### GIVEN INFORMATION

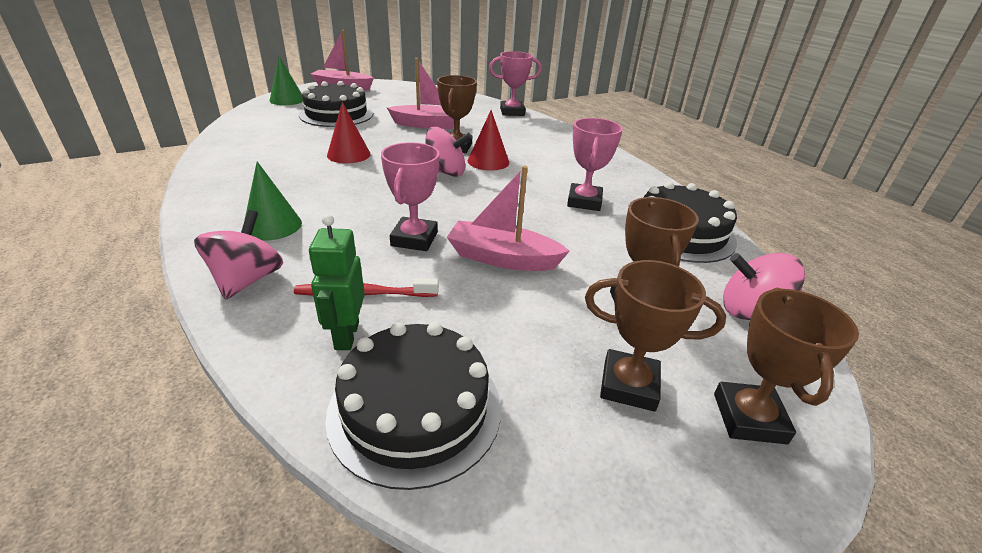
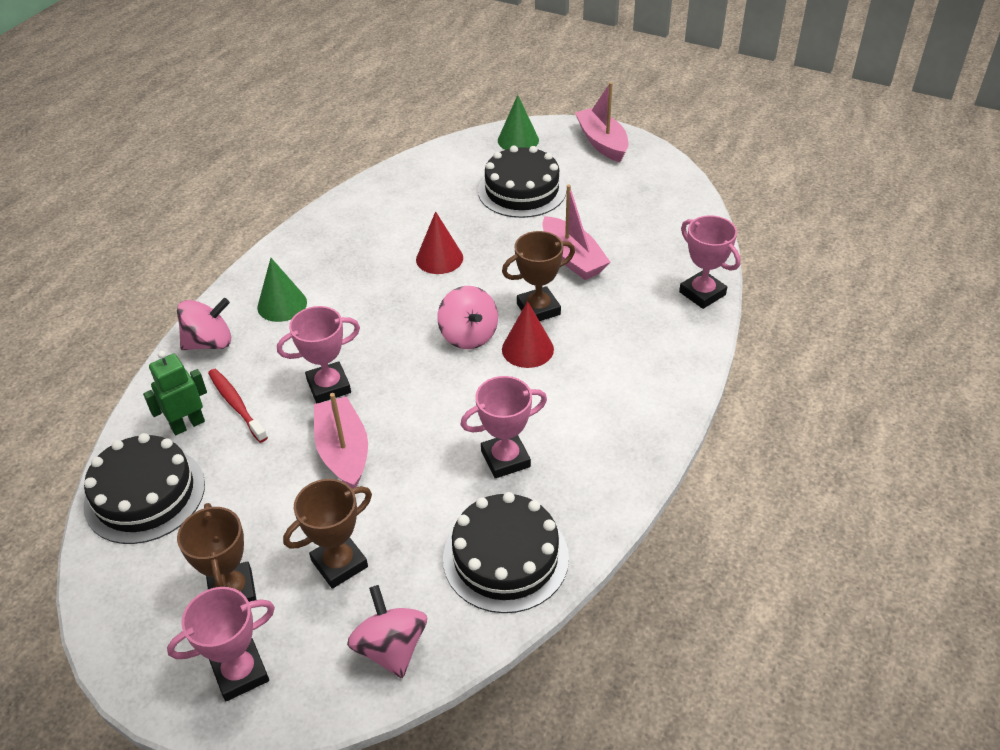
camera: 60 degrees right, 10 degrees up
brown trophy [714,288,859,444] -> pink trophy [167,587,275,701]

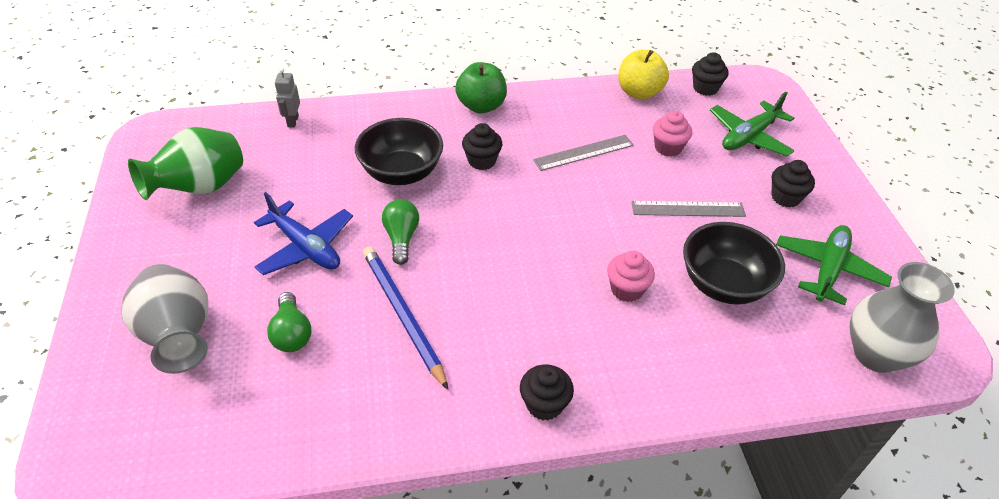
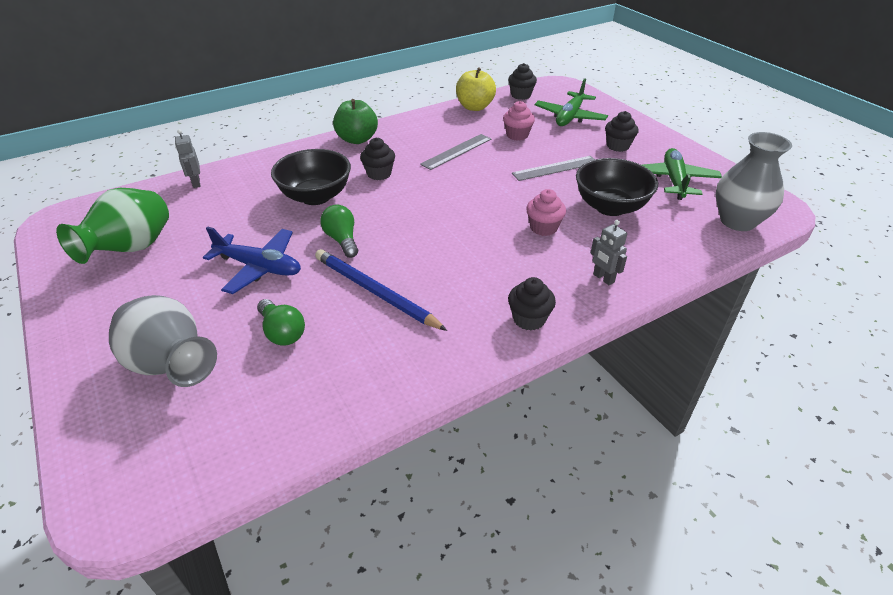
camera: 20 degrees left, 5 degrees down
none -> grey robot [590,220,627,285]

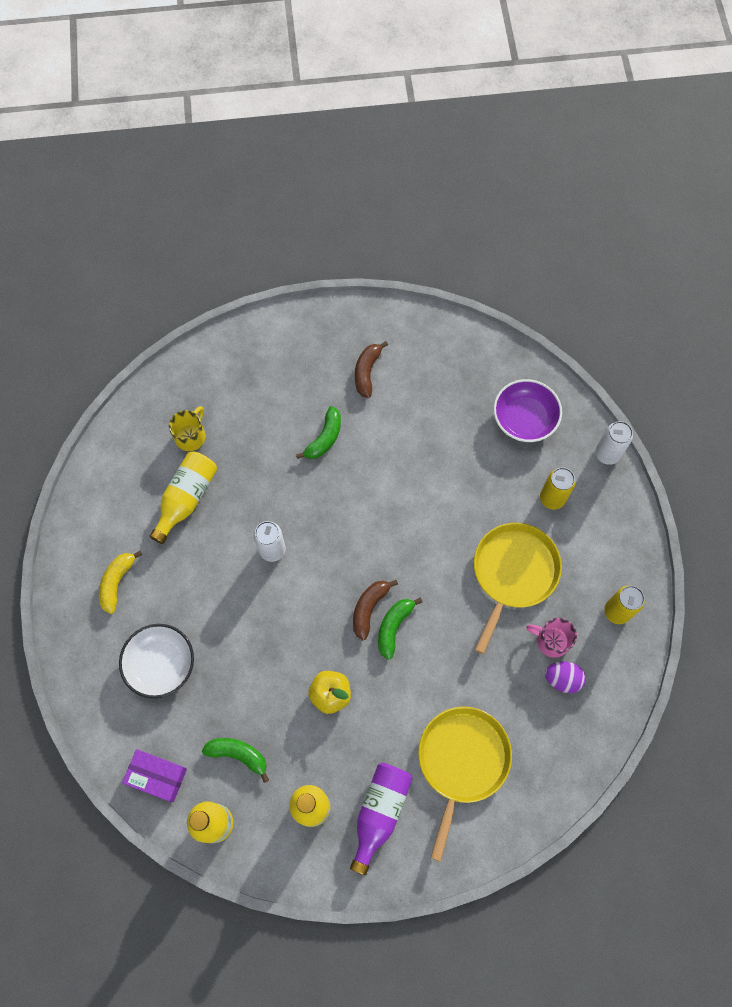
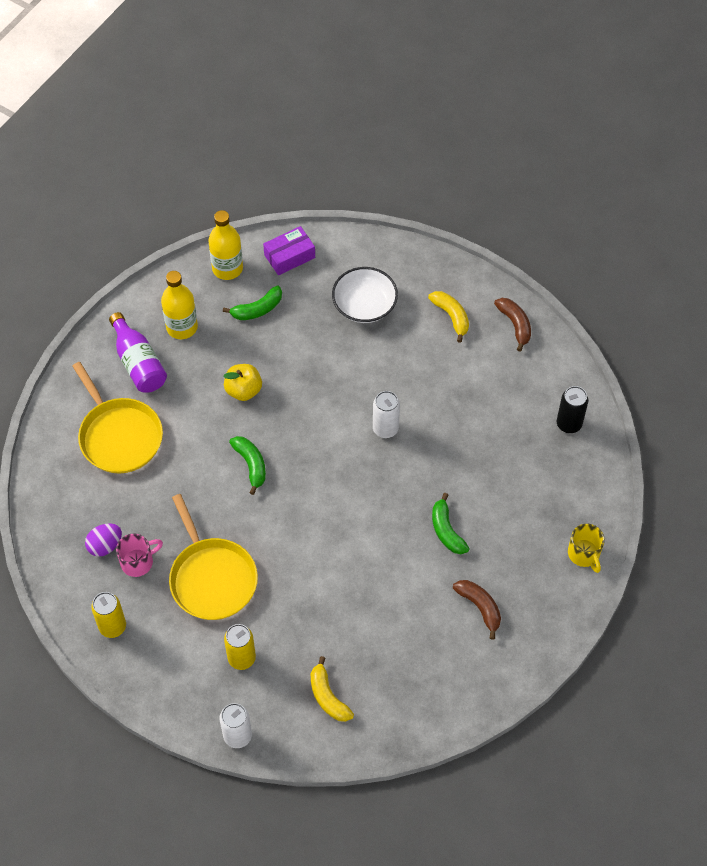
camera: 130 degrees right, 10 degrees down
yellow bottle [150,451,217,544] -> none
yellow mug [169,406,205,451] -> yellow mug moved to [568,524,605,573]
brown banana [353,580,398,640] -> brown banana moved to [494,298,531,352]
purple bowl [493,379,562,442] -> yellow banana [311,656,354,722]
none -> black can [557,386,588,433]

######

- ACTIVITY
Within the lines above, find those holding the word "down" and copy them.

- TASK OUTPUT
camera: 20 degrees left, 5 degrees down
camera: 130 degrees right, 10 degrees down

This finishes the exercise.